(Before-and-after object lists)
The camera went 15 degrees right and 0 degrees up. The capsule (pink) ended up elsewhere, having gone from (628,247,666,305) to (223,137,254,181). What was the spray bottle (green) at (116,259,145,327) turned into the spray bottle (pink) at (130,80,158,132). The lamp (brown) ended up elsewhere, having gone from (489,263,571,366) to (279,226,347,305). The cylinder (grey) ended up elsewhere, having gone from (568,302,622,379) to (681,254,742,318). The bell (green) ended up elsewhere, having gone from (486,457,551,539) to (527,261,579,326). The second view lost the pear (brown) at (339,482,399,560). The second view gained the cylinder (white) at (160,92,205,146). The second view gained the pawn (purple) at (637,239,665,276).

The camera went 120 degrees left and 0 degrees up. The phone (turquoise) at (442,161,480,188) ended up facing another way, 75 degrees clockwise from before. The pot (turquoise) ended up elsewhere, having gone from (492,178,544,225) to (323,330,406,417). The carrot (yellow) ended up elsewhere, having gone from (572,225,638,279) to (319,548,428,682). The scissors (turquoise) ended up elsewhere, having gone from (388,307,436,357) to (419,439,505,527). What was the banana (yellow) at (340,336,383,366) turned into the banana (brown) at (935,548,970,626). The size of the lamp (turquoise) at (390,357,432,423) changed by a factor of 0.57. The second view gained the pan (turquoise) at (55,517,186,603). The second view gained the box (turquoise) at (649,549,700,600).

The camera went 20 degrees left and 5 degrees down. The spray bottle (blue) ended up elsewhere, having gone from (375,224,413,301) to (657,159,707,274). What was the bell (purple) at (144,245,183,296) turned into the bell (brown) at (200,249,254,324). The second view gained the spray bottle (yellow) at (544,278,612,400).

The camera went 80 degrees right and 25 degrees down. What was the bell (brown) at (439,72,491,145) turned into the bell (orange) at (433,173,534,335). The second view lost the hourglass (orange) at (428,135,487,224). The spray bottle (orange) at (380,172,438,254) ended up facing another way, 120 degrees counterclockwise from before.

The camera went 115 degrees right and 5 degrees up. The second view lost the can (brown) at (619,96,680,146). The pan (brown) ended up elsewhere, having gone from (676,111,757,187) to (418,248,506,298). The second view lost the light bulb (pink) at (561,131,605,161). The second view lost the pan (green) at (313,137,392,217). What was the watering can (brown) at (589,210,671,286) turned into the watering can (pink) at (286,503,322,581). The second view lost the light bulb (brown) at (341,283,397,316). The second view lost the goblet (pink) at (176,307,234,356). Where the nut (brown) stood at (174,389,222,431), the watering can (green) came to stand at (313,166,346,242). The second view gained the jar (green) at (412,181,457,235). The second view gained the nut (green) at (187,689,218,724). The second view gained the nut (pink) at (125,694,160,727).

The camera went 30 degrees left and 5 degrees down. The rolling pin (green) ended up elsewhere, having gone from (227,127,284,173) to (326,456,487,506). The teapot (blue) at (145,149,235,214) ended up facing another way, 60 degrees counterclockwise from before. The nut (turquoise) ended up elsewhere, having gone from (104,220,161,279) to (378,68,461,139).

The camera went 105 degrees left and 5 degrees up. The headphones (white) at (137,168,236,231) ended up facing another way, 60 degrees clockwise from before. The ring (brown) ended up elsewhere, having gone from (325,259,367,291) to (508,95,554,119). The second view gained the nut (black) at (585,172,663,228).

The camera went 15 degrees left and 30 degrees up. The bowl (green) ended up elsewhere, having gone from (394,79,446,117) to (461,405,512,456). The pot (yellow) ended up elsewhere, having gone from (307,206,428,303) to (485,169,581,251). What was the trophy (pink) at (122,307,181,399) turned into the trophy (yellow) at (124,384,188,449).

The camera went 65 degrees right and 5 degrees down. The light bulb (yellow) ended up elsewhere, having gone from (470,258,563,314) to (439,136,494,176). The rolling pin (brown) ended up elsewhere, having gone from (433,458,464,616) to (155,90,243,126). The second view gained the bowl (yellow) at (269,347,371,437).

* [Your instructions]: Set down all of the records shown above once more, exactly.

* [Result for this task]:
The camera went 15 degrees right and 0 degrees up. The capsule (pink) ended up elsewhere, having gone from (628,247,666,305) to (223,137,254,181). What was the spray bottle (green) at (116,259,145,327) turned into the spray bottle (pink) at (130,80,158,132). The lamp (brown) ended up elsewhere, having gone from (489,263,571,366) to (279,226,347,305). The cylinder (grey) ended up elsewhere, having gone from (568,302,622,379) to (681,254,742,318). The bell (green) ended up elsewhere, having gone from (486,457,551,539) to (527,261,579,326). The second view lost the pear (brown) at (339,482,399,560). The second view gained the cylinder (white) at (160,92,205,146). The second view gained the pawn (purple) at (637,239,665,276).

The camera went 120 degrees left and 0 degrees up. The phone (turquoise) at (442,161,480,188) ended up facing another way, 75 degrees clockwise from before. The pot (turquoise) ended up elsewhere, having gone from (492,178,544,225) to (323,330,406,417). The carrot (yellow) ended up elsewhere, having gone from (572,225,638,279) to (319,548,428,682). The scissors (turquoise) ended up elsewhere, having gone from (388,307,436,357) to (419,439,505,527). What was the banana (yellow) at (340,336,383,366) turned into the banana (brown) at (935,548,970,626). The size of the lamp (turquoise) at (390,357,432,423) changed by a factor of 0.57. The second view gained the pan (turquoise) at (55,517,186,603). The second view gained the box (turquoise) at (649,549,700,600).

The camera went 20 degrees left and 5 degrees down. The spray bottle (blue) ended up elsewhere, having gone from (375,224,413,301) to (657,159,707,274). What was the bell (purple) at (144,245,183,296) turned into the bell (brown) at (200,249,254,324). The second view gained the spray bottle (yellow) at (544,278,612,400).

The camera went 80 degrees right and 25 degrees down. What was the bell (brown) at (439,72,491,145) turned into the bell (orange) at (433,173,534,335). The second view lost the hourglass (orange) at (428,135,487,224). The spray bottle (orange) at (380,172,438,254) ended up facing another way, 120 degrees counterclockwise from before.

The camera went 115 degrees right and 5 degrees up. The second view lost the can (brown) at (619,96,680,146). The pan (brown) ended up elsewhere, having gone from (676,111,757,187) to (418,248,506,298). The second view lost the light bulb (pink) at (561,131,605,161). The second view lost the pan (green) at (313,137,392,217). What was the watering can (brown) at (589,210,671,286) turned into the watering can (pink) at (286,503,322,581). The second view lost the light bulb (brown) at (341,283,397,316). The second view lost the goblet (pink) at (176,307,234,356). Where the nut (brown) stood at (174,389,222,431), the watering can (green) came to stand at (313,166,346,242). The second view gained the jar (green) at (412,181,457,235). The second view gained the nut (green) at (187,689,218,724). The second view gained the nut (pink) at (125,694,160,727).

The camera went 30 degrees left and 5 degrees down. The rolling pin (green) ended up elsewhere, having gone from (227,127,284,173) to (326,456,487,506). The teapot (blue) at (145,149,235,214) ended up facing another way, 60 degrees counterclockwise from before. The nut (turquoise) ended up elsewhere, having gone from (104,220,161,279) to (378,68,461,139).

The camera went 105 degrees left and 5 degrees up. The headphones (white) at (137,168,236,231) ended up facing another way, 60 degrees clockwise from before. The ring (brown) ended up elsewhere, having gone from (325,259,367,291) to (508,95,554,119). The second view gained the nut (black) at (585,172,663,228).

The camera went 15 degrees left and 30 degrees up. The bowl (green) ended up elsewhere, having gone from (394,79,446,117) to (461,405,512,456). The pot (yellow) ended up elsewhere, having gone from (307,206,428,303) to (485,169,581,251). What was the trophy (pink) at (122,307,181,399) turned into the trophy (yellow) at (124,384,188,449).

The camera went 65 degrees right and 5 degrees down. The light bulb (yellow) ended up elsewhere, having gone from (470,258,563,314) to (439,136,494,176). The rolling pin (brown) ended up elsewhere, having gone from (433,458,464,616) to (155,90,243,126). The second view gained the bowl (yellow) at (269,347,371,437).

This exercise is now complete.